WORK INSTRUCTION =>
The required output is the exact run of lines below that opens at the line with "green semicircle: (151, 261)" and closes at the line with "gray ellipse: (536, 270)".

-------- MATERIAL FOR THE TASK --------

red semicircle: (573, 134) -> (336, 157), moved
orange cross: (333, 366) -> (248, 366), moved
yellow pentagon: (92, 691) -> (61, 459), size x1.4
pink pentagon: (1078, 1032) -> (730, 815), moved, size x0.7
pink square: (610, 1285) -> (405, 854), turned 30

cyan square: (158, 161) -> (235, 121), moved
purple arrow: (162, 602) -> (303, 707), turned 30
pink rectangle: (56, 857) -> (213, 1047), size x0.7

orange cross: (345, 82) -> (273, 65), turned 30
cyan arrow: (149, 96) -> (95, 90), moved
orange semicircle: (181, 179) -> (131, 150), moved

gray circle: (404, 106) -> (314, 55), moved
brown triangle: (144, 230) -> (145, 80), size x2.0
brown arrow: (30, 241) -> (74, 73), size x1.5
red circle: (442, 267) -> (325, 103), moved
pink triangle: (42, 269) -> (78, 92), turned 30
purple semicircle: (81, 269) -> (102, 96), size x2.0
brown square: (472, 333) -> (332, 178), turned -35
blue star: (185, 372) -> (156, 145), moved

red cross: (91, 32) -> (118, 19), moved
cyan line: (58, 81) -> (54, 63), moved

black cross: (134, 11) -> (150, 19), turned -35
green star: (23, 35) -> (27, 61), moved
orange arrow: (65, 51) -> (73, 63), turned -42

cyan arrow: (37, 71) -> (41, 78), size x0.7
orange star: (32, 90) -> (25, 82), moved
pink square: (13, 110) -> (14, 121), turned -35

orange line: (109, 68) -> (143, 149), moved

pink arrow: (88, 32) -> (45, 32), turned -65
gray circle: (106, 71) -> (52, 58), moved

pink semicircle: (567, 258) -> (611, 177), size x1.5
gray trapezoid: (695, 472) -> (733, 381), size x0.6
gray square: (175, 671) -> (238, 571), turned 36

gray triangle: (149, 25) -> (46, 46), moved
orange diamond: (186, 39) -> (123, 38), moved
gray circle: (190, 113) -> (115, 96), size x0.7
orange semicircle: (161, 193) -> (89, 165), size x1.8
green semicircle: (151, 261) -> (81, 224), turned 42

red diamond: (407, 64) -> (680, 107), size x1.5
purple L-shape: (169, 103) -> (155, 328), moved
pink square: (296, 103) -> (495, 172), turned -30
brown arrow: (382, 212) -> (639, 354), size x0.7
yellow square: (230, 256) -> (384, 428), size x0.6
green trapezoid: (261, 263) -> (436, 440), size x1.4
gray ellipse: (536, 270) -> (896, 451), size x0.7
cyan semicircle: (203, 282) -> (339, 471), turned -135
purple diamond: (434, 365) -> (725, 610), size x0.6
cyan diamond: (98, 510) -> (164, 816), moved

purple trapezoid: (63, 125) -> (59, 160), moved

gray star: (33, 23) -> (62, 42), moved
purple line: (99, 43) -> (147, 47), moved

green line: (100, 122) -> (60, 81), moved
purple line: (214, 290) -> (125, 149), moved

--------

RESPONSE TO THE EXERCISE =>
green semicircle: (151, 261) -> (81, 224), turned 42

red diamond: (407, 64) -> (680, 107), size x1.5
purple L-shape: (169, 103) -> (155, 328), moved
pink square: (296, 103) -> (495, 172), turned -30
brown arrow: (382, 212) -> (639, 354), size x0.7
yellow square: (230, 256) -> (384, 428), size x0.6
green trapezoid: (261, 263) -> (436, 440), size x1.4
gray ellipse: (536, 270) -> (896, 451), size x0.7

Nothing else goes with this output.